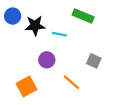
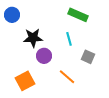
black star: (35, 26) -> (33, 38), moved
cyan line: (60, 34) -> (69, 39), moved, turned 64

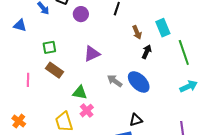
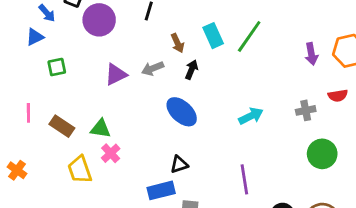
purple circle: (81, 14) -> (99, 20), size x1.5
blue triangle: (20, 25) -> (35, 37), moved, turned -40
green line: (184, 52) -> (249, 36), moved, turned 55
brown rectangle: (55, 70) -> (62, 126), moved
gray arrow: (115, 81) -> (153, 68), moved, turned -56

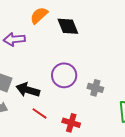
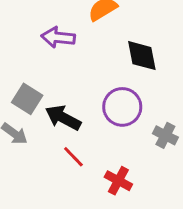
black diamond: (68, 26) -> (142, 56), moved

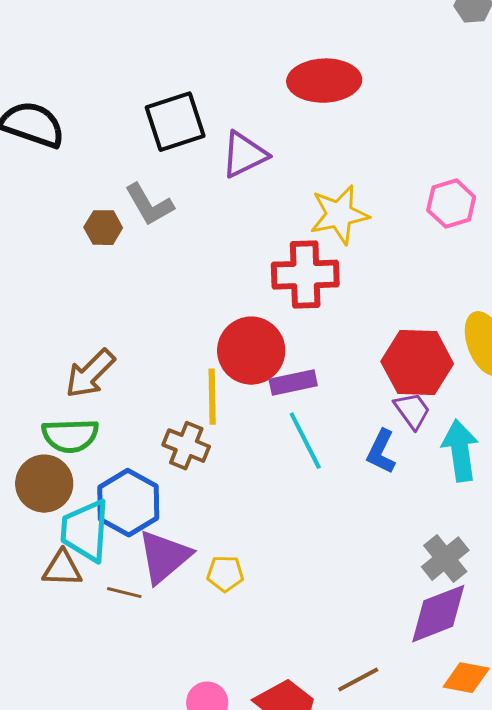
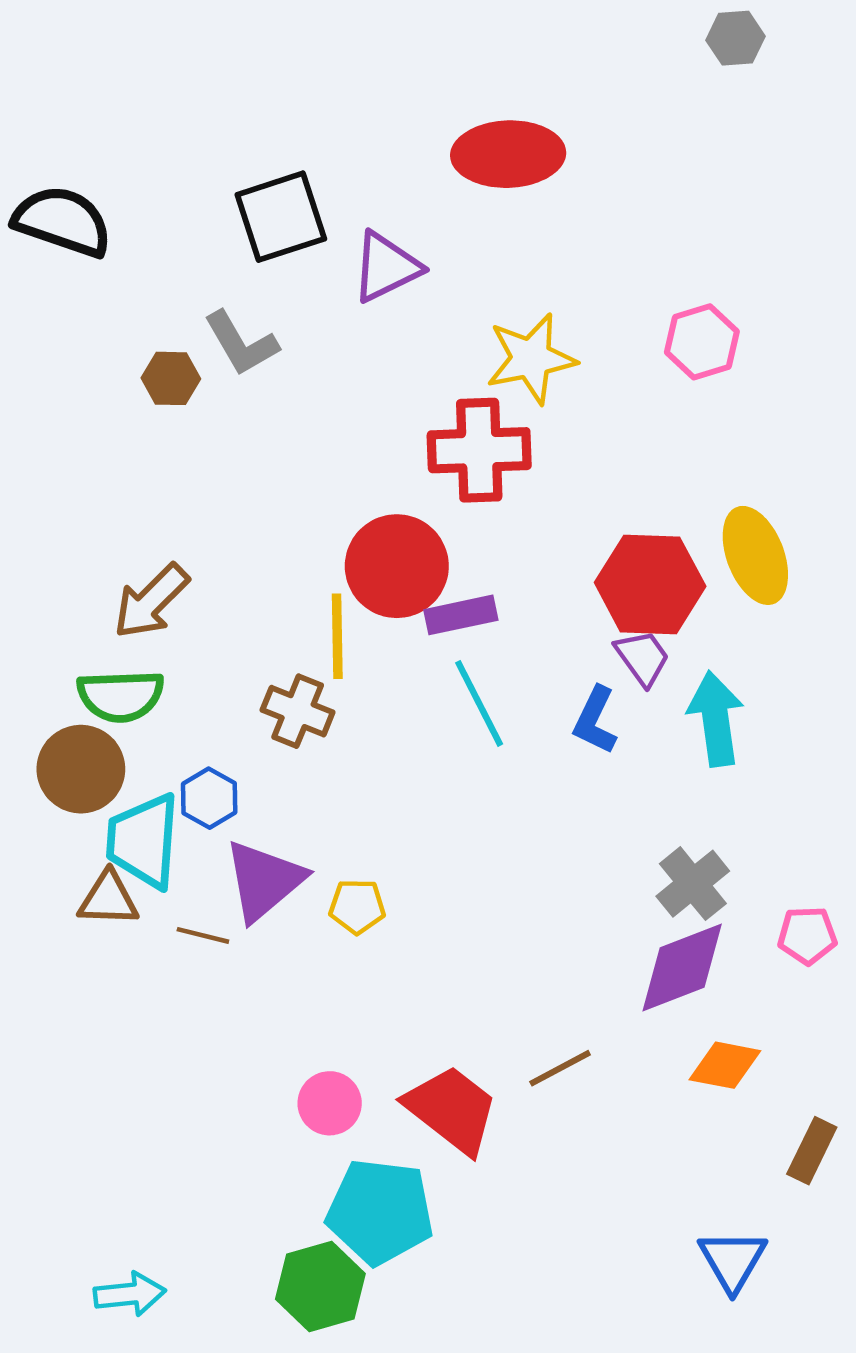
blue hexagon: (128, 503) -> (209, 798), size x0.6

...

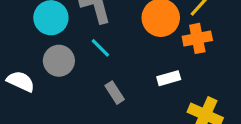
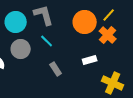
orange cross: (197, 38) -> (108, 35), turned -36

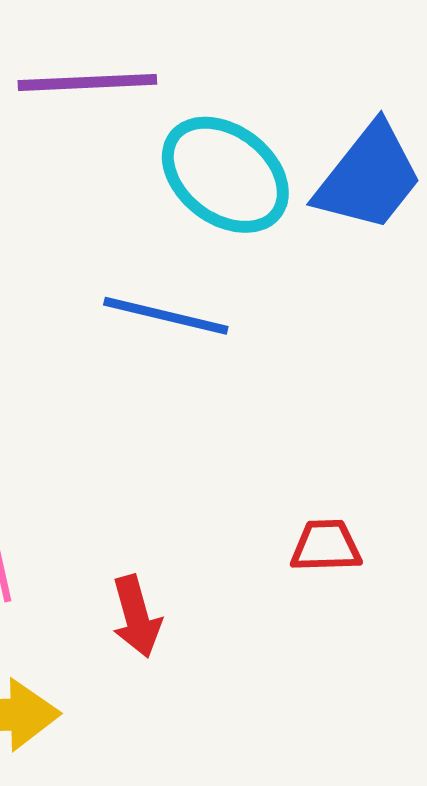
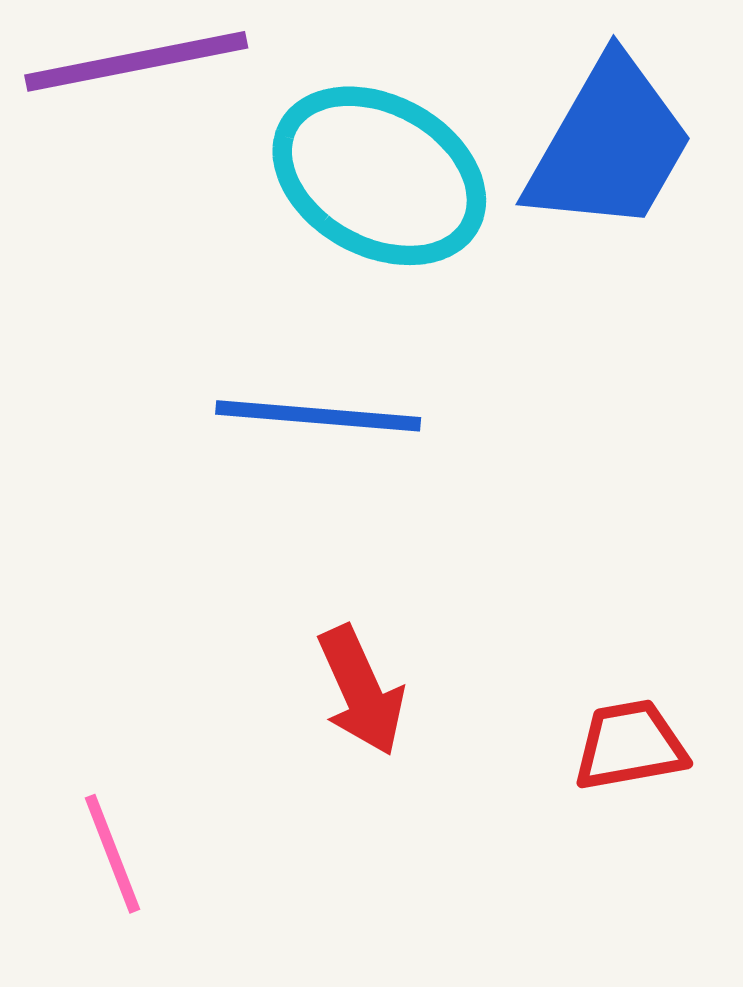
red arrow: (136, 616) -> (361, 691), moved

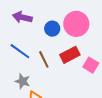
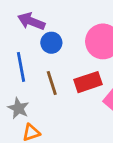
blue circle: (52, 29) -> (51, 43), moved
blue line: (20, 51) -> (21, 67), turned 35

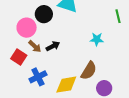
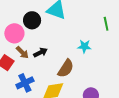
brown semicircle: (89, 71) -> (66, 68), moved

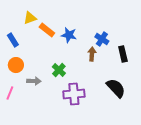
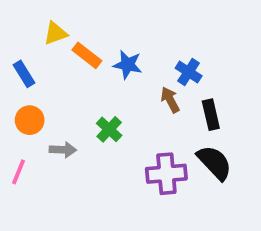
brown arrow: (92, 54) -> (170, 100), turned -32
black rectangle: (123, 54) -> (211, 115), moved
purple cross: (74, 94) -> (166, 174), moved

Work instructions » Copy word for word the lines of the records above from the one with "brown semicircle: (89, 71) -> (66, 68), moved" up to and including the one with "purple cross: (74, 94) -> (166, 174), moved". Skip the pictures.

Task output »
brown semicircle: (89, 71) -> (66, 68), moved

brown arrow: (92, 54) -> (170, 100), turned -32
black rectangle: (123, 54) -> (211, 115), moved
purple cross: (74, 94) -> (166, 174), moved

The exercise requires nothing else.